Records supplied START

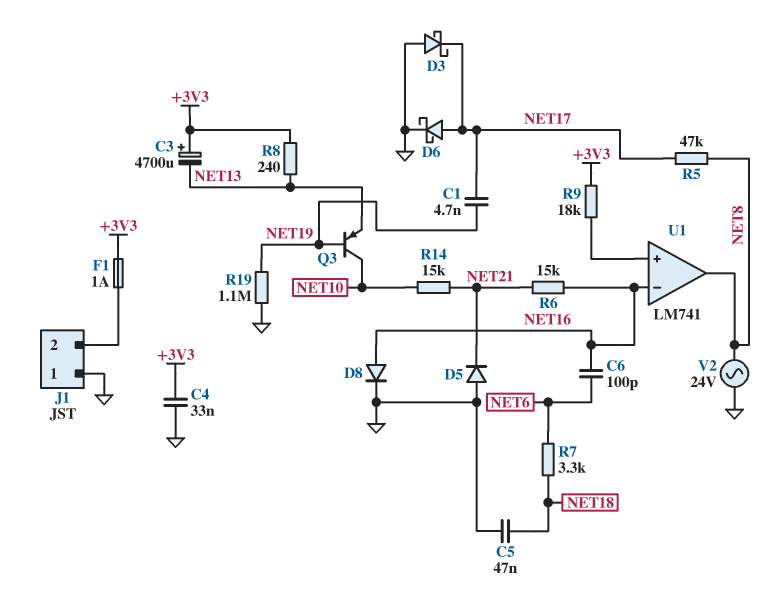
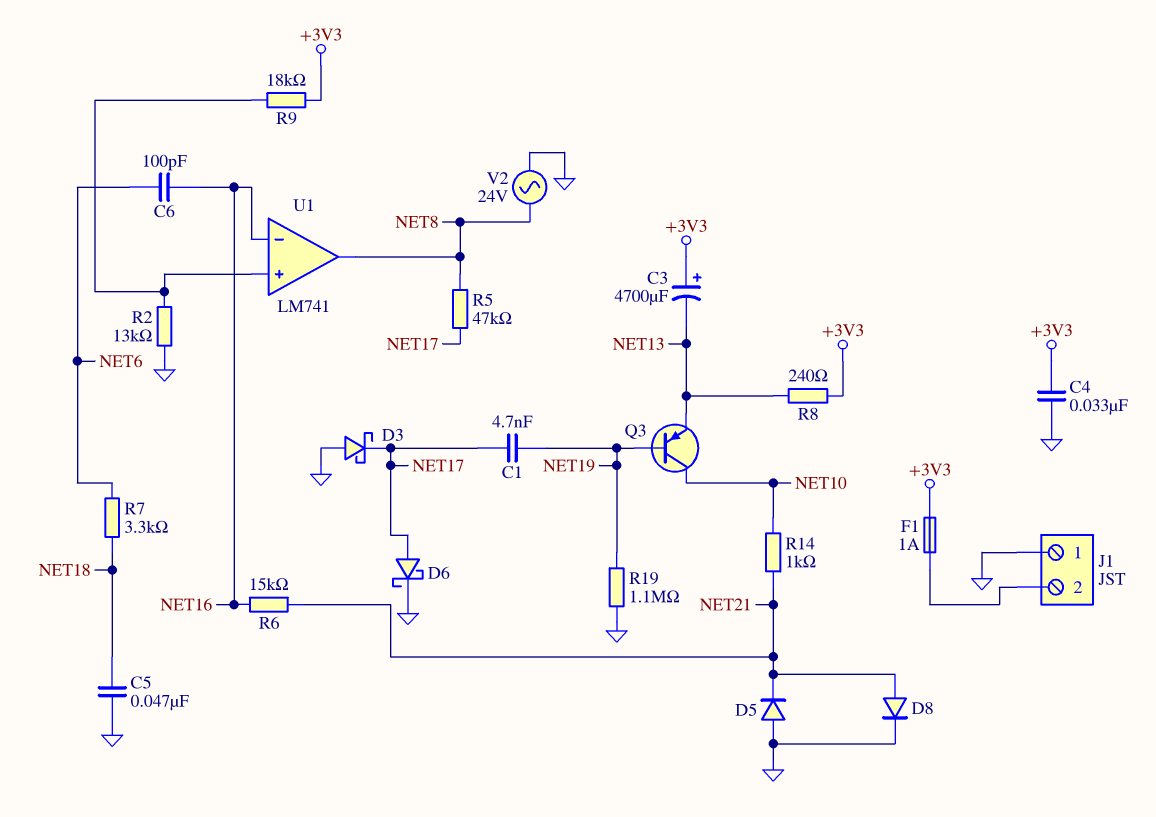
D8: diode (A NET16, K GND) -> diode (A NET21, K GND)
R2: none -> 13k (GND, U1/in+)
R14: 15k (NET10, NET21) -> 1k (NET10, NET21)

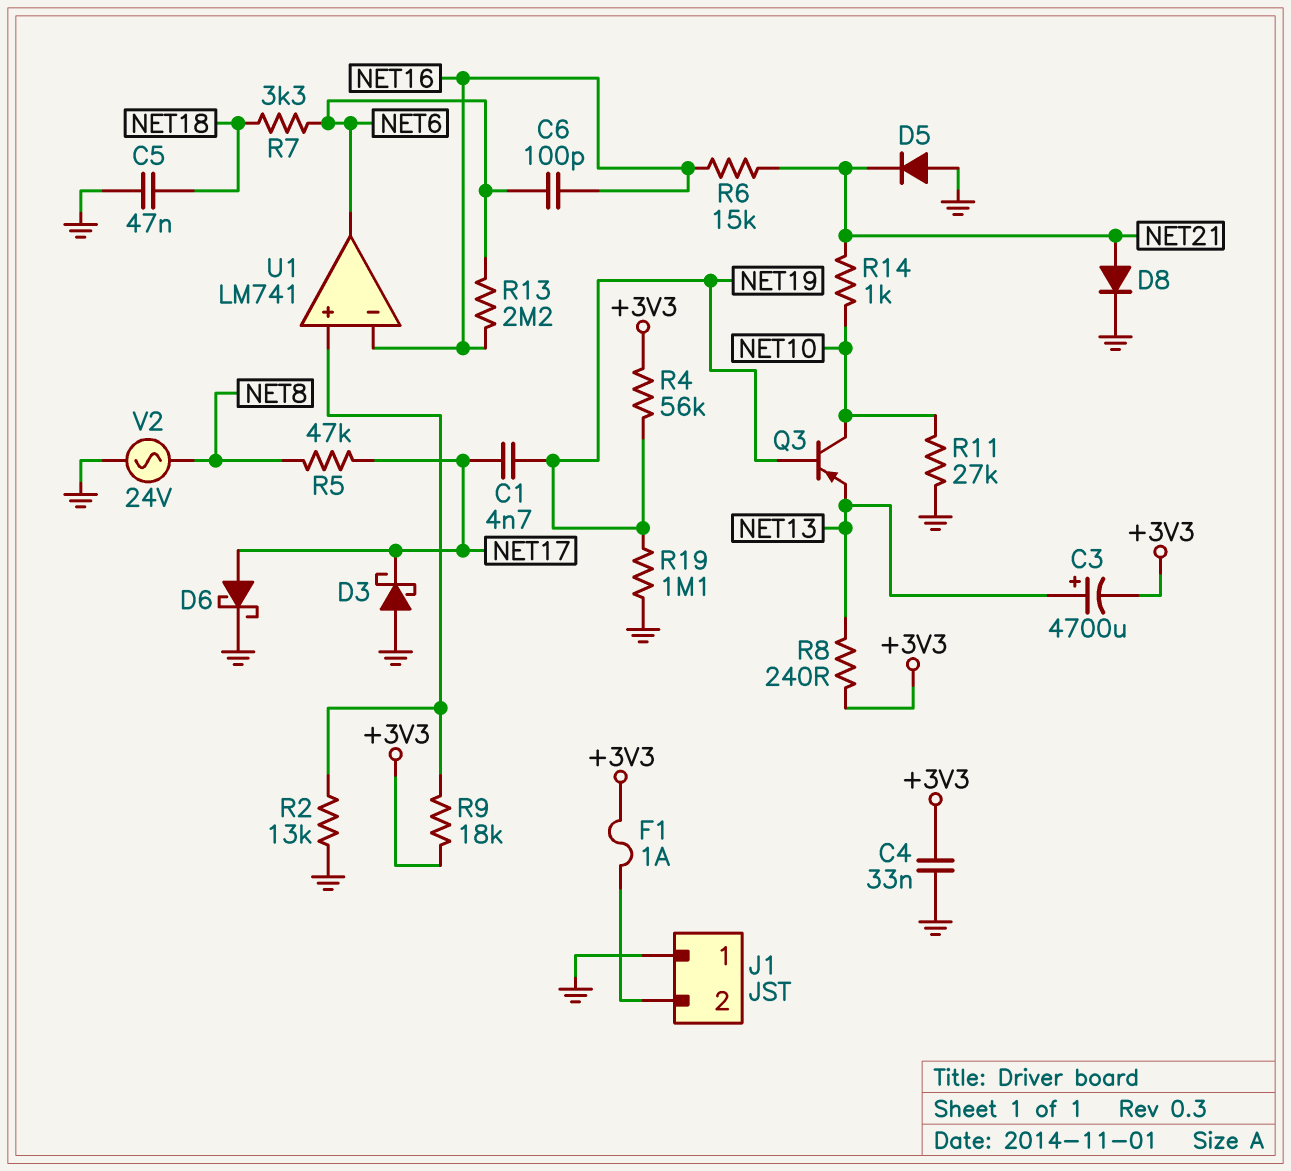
C3: 4700uF (plus +3V3, minus NET13) -> 4700uF (plus NET13, minus +3V3)
R4: none -> 56k (+3V3, NET19)
R11: none -> 27k (GND, NET10)
R13: none -> 2.2M (NET6, NET16)
U1 pin out: NET8 -> NET6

Records supplied END

## Task prompt
Pictures are to be omitted; otherwise, write out the data exactly as it appears.

## Answer section
D8: diode (A NET16, K GND) -> diode (A NET21, K GND)
R2: none -> 13k (GND, U1/in+)
R14: 15k (NET10, NET21) -> 1k (NET10, NET21)

C3: 4700uF (plus +3V3, minus NET13) -> 4700uF (plus NET13, minus +3V3)
R4: none -> 56k (+3V3, NET19)
R11: none -> 27k (GND, NET10)
R13: none -> 2.2M (NET6, NET16)
U1 pin out: NET8 -> NET6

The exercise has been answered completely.